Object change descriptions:

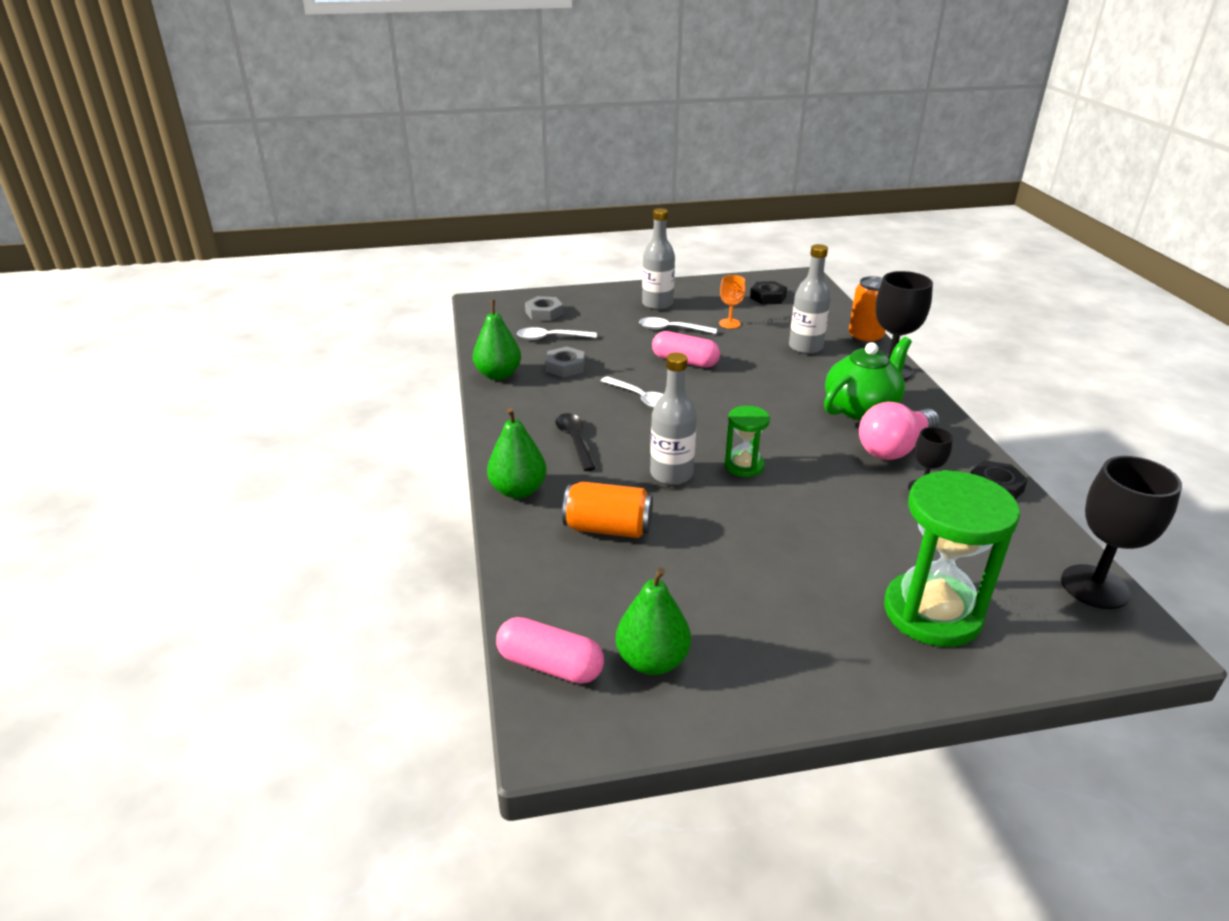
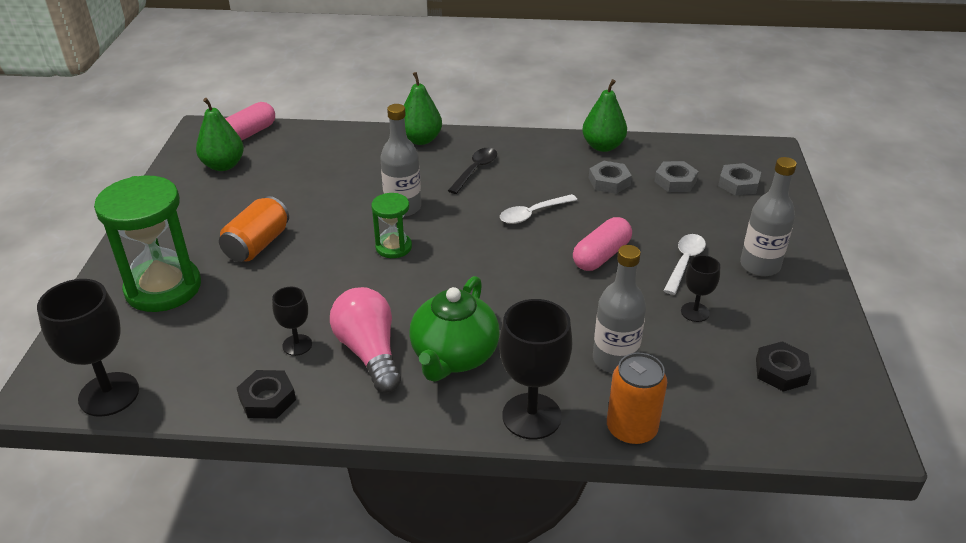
camera: 105 degrees right, 5 degrees up
(551, 338) = (675, 181): white spoon -> grey nut
(575, 441) = (475, 170): black spoon -> black spoon turned 60 degrees counterclockwise
(608, 528) = (354, 169): orange can -> orange can (257, 245)
(729, 323) = (695, 312): orange goblet -> black goblet
(861, 408) = (454, 356): green teapot -> green teapot turned 45 degrees clockwise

**Task instructions:**
Find all the lines with "degrees" in the data and copy them.

**Answer:**
camera: 105 degrees right, 5 degrees up
(575, 441) = (475, 170): black spoon -> black spoon turned 60 degrees counterclockwise
(861, 408) = (454, 356): green teapot -> green teapot turned 45 degrees clockwise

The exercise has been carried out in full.